**Exercise requirements:** Write out the lines again word for word, beginning at the line that contains "wooden cabinetry at center is physically" and stopping after the line that contains "This screenshot has width=384, height=512. I".

Items listed in a dataset
◆ ◆ ◆ ◆ ◆ ◆ ◆
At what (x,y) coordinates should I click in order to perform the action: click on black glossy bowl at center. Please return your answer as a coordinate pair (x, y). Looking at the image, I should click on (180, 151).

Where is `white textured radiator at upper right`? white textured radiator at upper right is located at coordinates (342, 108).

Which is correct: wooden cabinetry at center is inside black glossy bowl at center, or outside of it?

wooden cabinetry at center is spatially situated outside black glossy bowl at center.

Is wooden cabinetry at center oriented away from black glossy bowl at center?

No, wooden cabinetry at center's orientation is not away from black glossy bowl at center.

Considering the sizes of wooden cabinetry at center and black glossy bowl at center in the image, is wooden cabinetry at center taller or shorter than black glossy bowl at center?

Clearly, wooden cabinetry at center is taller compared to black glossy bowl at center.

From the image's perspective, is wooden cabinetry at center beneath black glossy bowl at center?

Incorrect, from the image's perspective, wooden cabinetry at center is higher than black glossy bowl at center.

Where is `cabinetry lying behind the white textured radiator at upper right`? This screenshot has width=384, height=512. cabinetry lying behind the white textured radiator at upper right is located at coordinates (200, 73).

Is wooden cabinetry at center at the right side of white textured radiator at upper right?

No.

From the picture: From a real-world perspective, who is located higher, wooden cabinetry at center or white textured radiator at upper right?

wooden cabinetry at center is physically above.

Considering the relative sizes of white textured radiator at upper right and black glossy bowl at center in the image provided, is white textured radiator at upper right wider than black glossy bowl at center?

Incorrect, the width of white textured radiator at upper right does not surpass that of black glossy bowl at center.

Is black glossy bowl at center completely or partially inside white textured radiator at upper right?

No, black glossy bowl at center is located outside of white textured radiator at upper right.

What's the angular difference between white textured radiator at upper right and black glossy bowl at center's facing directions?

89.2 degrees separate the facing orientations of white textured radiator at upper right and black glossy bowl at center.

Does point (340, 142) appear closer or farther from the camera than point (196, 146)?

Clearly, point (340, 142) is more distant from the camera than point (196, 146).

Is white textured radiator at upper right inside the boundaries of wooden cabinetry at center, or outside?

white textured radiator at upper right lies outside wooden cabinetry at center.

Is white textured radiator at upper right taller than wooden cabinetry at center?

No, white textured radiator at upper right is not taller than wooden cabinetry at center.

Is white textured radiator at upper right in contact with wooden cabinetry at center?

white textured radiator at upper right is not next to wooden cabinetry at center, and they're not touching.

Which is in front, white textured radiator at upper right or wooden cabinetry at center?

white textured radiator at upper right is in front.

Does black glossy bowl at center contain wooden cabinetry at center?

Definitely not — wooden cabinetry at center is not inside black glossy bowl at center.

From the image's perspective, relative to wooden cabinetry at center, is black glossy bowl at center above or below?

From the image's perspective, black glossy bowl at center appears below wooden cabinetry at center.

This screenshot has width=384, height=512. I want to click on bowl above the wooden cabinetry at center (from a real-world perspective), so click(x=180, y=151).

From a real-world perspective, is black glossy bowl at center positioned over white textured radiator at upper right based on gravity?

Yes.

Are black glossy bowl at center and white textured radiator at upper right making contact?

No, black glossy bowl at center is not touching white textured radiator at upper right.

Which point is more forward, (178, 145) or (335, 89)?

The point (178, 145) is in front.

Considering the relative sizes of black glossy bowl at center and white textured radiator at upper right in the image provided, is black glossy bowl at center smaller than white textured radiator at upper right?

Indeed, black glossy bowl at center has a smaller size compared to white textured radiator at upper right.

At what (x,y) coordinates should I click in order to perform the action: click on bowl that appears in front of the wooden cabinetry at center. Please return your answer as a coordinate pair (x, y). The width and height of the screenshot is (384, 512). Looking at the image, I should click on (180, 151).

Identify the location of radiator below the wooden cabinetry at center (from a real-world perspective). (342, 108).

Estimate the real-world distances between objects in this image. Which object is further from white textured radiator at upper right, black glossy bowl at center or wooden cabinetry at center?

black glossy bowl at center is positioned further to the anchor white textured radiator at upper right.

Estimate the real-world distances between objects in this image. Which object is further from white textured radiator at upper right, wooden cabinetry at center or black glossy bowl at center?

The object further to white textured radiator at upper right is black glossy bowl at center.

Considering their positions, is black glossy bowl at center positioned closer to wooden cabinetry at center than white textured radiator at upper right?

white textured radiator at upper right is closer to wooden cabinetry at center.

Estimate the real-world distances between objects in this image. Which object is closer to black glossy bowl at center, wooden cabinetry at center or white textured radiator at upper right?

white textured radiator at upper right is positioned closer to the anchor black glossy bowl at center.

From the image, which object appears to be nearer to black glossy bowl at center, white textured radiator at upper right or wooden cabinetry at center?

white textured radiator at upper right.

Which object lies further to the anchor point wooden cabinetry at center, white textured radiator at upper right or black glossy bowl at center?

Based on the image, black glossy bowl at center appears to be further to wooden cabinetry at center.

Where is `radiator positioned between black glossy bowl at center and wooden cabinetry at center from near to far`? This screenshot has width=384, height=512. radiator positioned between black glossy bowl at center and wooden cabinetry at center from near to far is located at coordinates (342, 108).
◆ ◆ ◆ ◆ ◆ ◆ ◆
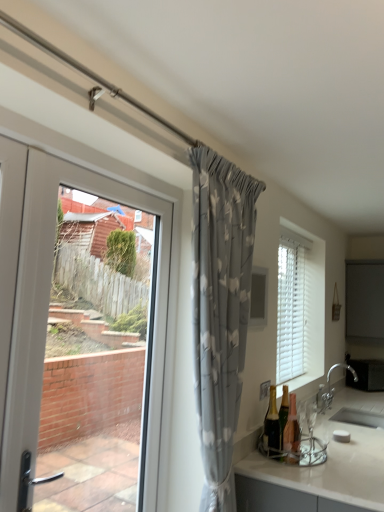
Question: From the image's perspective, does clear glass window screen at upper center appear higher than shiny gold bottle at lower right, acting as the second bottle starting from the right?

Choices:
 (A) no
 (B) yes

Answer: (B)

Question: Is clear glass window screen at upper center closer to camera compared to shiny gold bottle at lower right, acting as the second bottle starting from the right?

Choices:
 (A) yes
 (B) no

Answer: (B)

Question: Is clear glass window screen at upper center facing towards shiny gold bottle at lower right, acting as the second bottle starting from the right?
◆ ◆ ◆ ◆ ◆ ◆ ◆
**Solved problem:**
wooden cabinetry at center is physically above.

Considering the relative sizes of white textured radiator at upper right and black glossy bowl at center in the image provided, is white textured radiator at upper right wider than black glossy bowl at center?

Incorrect, the width of white textured radiator at upper right does not surpass that of black glossy bowl at center.

Is black glossy bowl at center completely or partially inside white textured radiator at upper right?

No, black glossy bowl at center is located outside of white textured radiator at upper right.

What's the angular difference between white textured radiator at upper right and black glossy bowl at center's facing directions?

89.2 degrees separate the facing orientations of white textured radiator at upper right and black glossy bowl at center.

Does point (340, 142) appear closer or farther from the camera than point (196, 146)?

Clearly, point (340, 142) is more distant from the camera than point (196, 146).

Is white textured radiator at upper right inside the boundaries of wooden cabinetry at center, or outside?

white textured radiator at upper right lies outside wooden cabinetry at center.

Is white textured radiator at upper right taller than wooden cabinetry at center?

No, white textured radiator at upper right is not taller than wooden cabinetry at center.

Is white textured radiator at upper right in contact with wooden cabinetry at center?

white textured radiator at upper right is not next to wooden cabinetry at center, and they're not touching.

Which is in front, white textured radiator at upper right or wooden cabinetry at center?

white textured radiator at upper right is in front.

Does black glossy bowl at center contain wooden cabinetry at center?

Definitely not — wooden cabinetry at center is not inside black glossy bowl at center.

From the image's perspective, relative to wooden cabinetry at center, is black glossy bowl at center above or below?

From the image's perspective, black glossy bowl at center appears below wooden cabinetry at center.

This screenshot has width=384, height=512. I want to click on bowl above the wooden cabinetry at center (from a real-world perspective), so click(x=180, y=151).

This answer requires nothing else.